:: Directions for this task ::
Write out every line of text in the items below as a JSON list of strings, one string per line, with blank lines left out. Leave the pictures out of the answer.

:: Recorded data ::
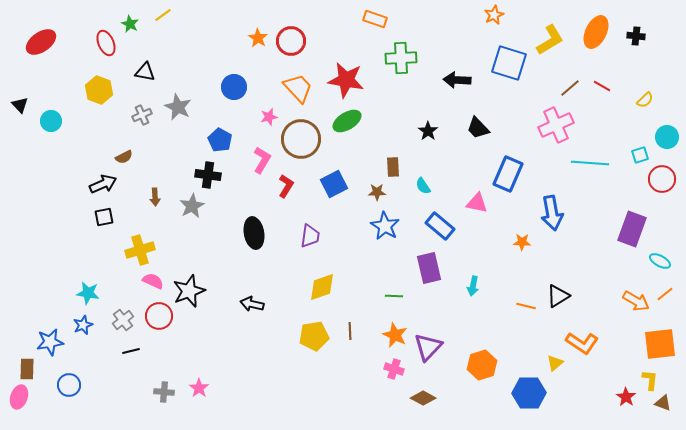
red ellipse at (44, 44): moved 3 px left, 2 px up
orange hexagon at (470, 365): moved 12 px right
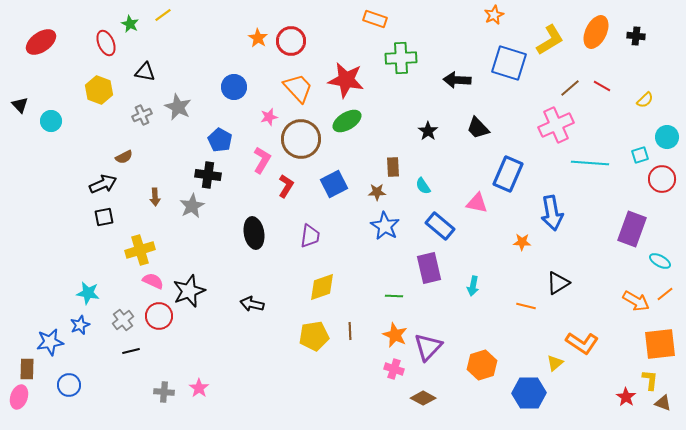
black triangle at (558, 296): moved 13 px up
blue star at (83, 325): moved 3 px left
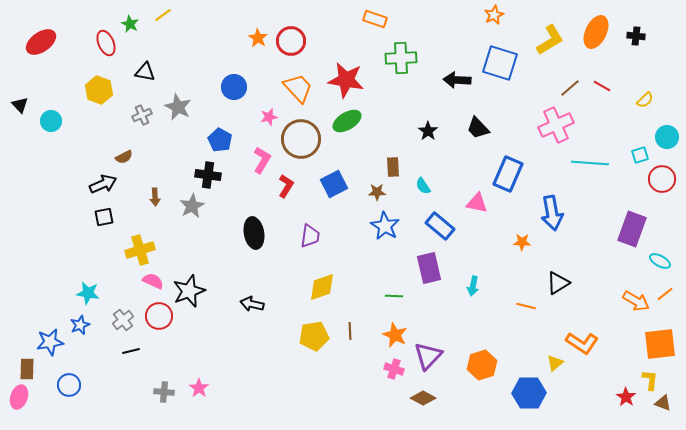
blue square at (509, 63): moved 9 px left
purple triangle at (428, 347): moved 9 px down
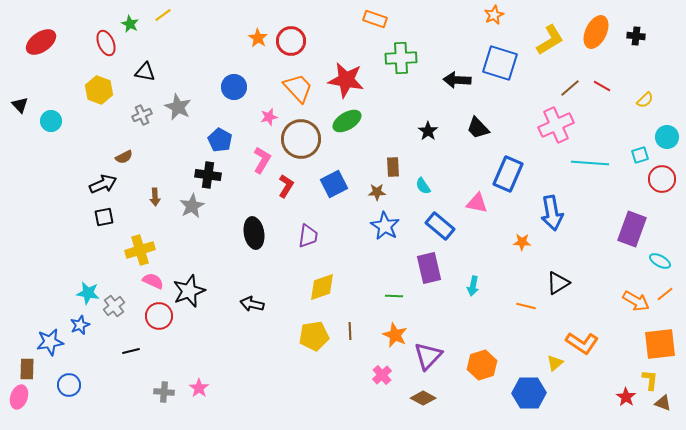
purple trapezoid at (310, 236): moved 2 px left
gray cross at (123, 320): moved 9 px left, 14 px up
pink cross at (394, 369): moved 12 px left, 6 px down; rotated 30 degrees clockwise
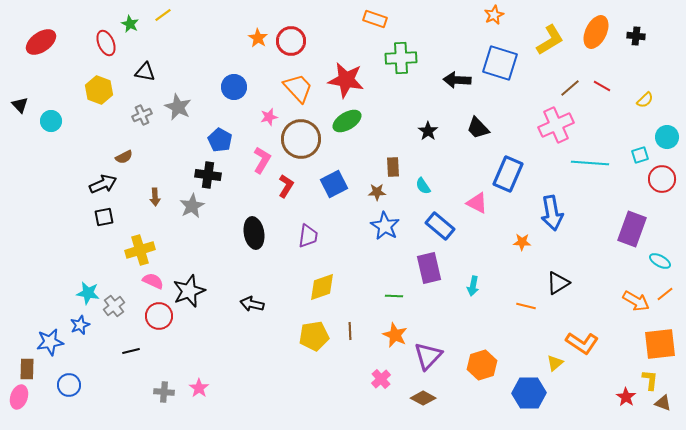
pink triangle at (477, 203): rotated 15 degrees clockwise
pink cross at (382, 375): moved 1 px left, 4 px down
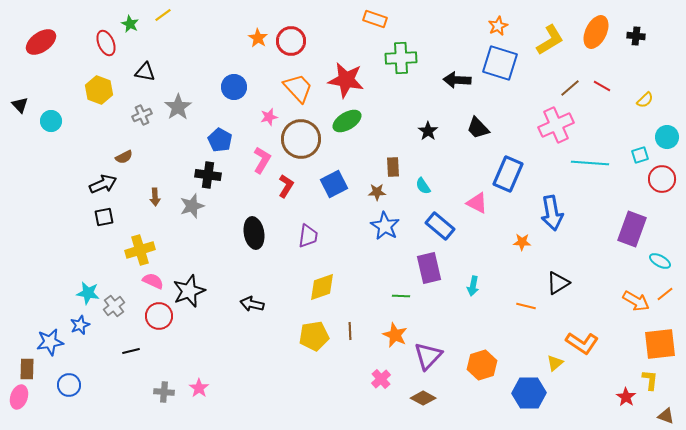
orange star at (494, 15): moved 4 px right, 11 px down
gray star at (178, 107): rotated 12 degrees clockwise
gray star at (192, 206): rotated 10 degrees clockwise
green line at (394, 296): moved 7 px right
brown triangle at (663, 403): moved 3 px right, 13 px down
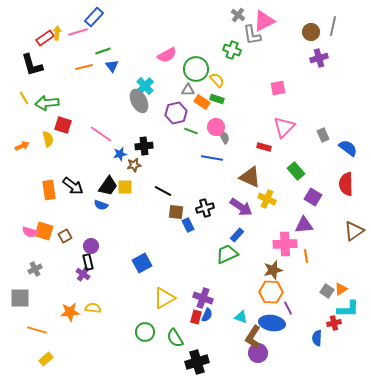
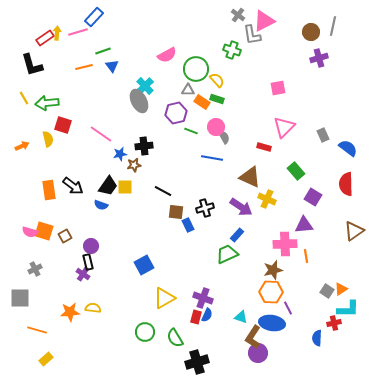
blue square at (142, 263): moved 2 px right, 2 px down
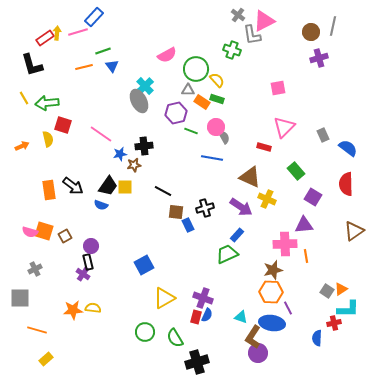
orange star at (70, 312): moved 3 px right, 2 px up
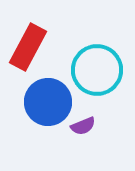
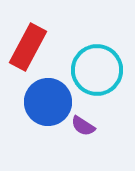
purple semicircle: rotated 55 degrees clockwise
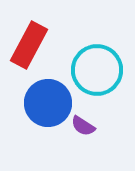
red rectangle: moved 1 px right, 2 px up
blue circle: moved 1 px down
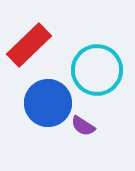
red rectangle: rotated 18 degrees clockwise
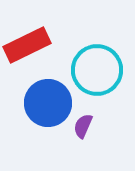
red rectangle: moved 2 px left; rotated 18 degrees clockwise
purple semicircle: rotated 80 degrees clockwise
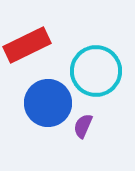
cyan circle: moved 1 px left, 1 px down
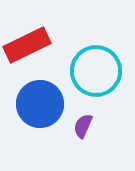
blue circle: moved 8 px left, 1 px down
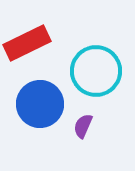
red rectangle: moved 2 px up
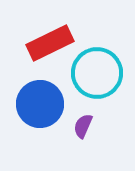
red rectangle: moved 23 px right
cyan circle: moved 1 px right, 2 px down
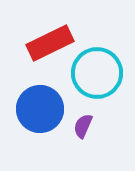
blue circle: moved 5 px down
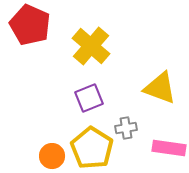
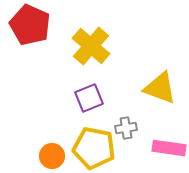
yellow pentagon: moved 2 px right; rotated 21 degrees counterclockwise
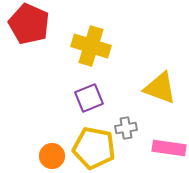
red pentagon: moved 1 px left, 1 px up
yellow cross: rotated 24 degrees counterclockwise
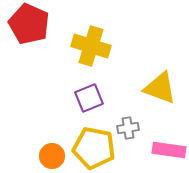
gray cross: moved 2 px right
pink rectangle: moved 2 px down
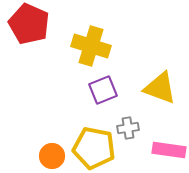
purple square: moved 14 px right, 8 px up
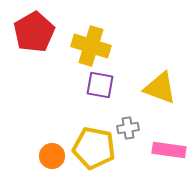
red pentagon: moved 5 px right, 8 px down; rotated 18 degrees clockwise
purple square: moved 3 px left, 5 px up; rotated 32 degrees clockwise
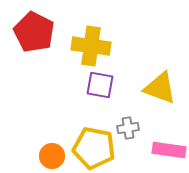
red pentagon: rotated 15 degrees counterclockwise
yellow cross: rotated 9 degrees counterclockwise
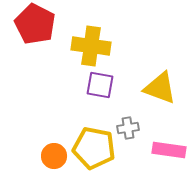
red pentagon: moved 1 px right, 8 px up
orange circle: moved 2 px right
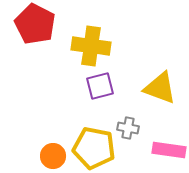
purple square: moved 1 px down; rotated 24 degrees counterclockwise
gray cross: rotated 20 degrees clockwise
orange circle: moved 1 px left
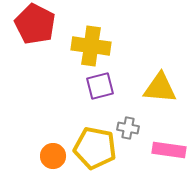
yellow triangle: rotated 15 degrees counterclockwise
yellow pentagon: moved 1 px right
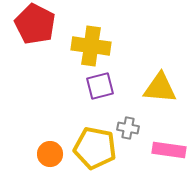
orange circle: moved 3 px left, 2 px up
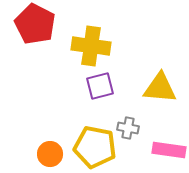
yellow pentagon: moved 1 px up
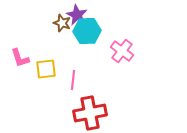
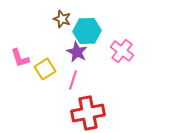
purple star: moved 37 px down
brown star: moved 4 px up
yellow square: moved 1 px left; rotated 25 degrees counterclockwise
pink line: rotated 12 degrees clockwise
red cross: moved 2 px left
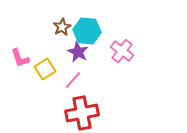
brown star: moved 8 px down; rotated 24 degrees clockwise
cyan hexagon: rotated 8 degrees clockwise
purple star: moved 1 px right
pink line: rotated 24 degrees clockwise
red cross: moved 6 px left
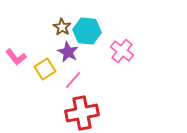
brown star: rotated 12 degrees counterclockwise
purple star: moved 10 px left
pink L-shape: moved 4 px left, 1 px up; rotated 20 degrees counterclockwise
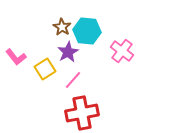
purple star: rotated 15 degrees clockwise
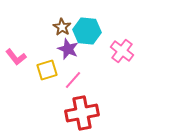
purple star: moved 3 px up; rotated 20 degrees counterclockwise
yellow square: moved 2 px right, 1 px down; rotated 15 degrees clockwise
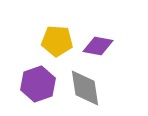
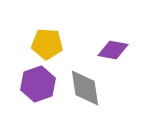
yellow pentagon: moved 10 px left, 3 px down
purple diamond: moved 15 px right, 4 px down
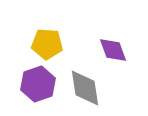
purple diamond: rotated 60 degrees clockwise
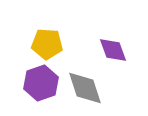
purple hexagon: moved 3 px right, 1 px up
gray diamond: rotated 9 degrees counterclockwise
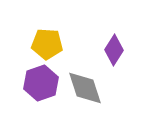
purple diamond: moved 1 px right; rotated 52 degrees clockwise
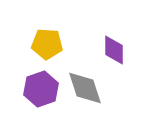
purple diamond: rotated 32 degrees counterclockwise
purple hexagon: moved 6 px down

:: Exercise answer ::
[
  "red ellipse at (44, 44): moved 3 px left, 2 px up",
  "orange hexagon at (470, 365): moved 12 px right",
  "black triangle at (558, 296): moved 13 px up",
  "blue star at (83, 325): moved 3 px left",
  "blue square at (509, 63): moved 9 px left",
  "purple triangle at (428, 347): moved 9 px down",
  "purple trapezoid at (310, 236): moved 2 px left",
  "gray cross at (123, 320): moved 9 px left, 14 px up",
  "pink cross at (394, 369): moved 12 px left, 6 px down; rotated 30 degrees clockwise",
  "pink triangle at (477, 203): rotated 15 degrees clockwise",
  "pink cross at (382, 375): moved 1 px left, 4 px down",
  "orange star at (494, 15): moved 4 px right, 11 px down",
  "gray star at (178, 107): rotated 12 degrees clockwise",
  "gray star at (192, 206): rotated 10 degrees clockwise",
  "green line at (394, 296): moved 7 px right",
  "brown triangle at (663, 403): moved 3 px right, 13 px down",
  "blue square at (142, 263): moved 2 px right, 2 px down",
  "orange star at (70, 312): moved 3 px right, 2 px up",
  "purple semicircle: rotated 55 degrees clockwise",
  "red rectangle: moved 1 px right, 2 px up",
  "blue circle: moved 1 px down",
  "red rectangle: rotated 18 degrees clockwise",
  "red rectangle: moved 2 px left; rotated 18 degrees clockwise",
  "purple semicircle: rotated 80 degrees clockwise",
  "cyan circle: moved 1 px left, 1 px down",
  "blue circle: moved 8 px left, 1 px down",
  "red rectangle: moved 2 px up",
  "red rectangle: moved 23 px right",
  "cyan circle: moved 1 px right, 2 px down",
  "blue circle: moved 5 px down",
  "yellow pentagon: moved 2 px right; rotated 21 degrees counterclockwise",
  "red pentagon: moved 1 px left, 1 px up",
  "yellow cross: rotated 24 degrees counterclockwise",
  "gray cross: moved 2 px right",
  "pink rectangle: moved 2 px down",
  "purple square: moved 14 px right, 8 px up",
  "red pentagon: moved 5 px right, 8 px down; rotated 18 degrees clockwise",
  "purple square: moved 3 px left, 5 px up; rotated 32 degrees clockwise",
  "red pentagon: rotated 15 degrees counterclockwise",
  "yellow cross: rotated 9 degrees counterclockwise",
  "red pentagon: moved 1 px right, 8 px up",
  "orange circle: moved 2 px right",
  "purple square: moved 1 px down; rotated 24 degrees counterclockwise",
  "gray cross: rotated 20 degrees clockwise",
  "orange circle: moved 1 px left",
  "yellow triangle: rotated 15 degrees counterclockwise",
  "yellow pentagon: moved 1 px right",
  "orange circle: moved 3 px left, 2 px up",
  "yellow pentagon: moved 1 px up",
  "purple star: moved 37 px down",
  "brown star: moved 4 px up",
  "yellow square: moved 1 px left; rotated 25 degrees counterclockwise",
  "pink line: rotated 12 degrees clockwise",
  "red cross: moved 2 px left",
  "brown star: moved 8 px down; rotated 24 degrees clockwise",
  "cyan hexagon: rotated 8 degrees clockwise",
  "purple star: moved 1 px right",
  "pink line: rotated 24 degrees clockwise",
  "red cross: moved 6 px left",
  "brown star: rotated 12 degrees counterclockwise",
  "purple star: moved 10 px left",
  "pink L-shape: moved 4 px left, 1 px up; rotated 20 degrees counterclockwise",
  "purple star: rotated 15 degrees clockwise",
  "purple star: moved 3 px up; rotated 20 degrees counterclockwise",
  "yellow square: moved 2 px right, 1 px down; rotated 15 degrees clockwise",
  "yellow pentagon: moved 10 px left, 3 px down",
  "purple diamond: moved 15 px right, 4 px down",
  "purple diamond: rotated 60 degrees clockwise",
  "purple hexagon: moved 3 px right, 1 px up",
  "gray diamond: rotated 9 degrees counterclockwise",
  "purple diamond: moved 1 px right; rotated 52 degrees clockwise",
  "purple diamond: rotated 32 degrees counterclockwise",
  "purple hexagon: moved 6 px down"
]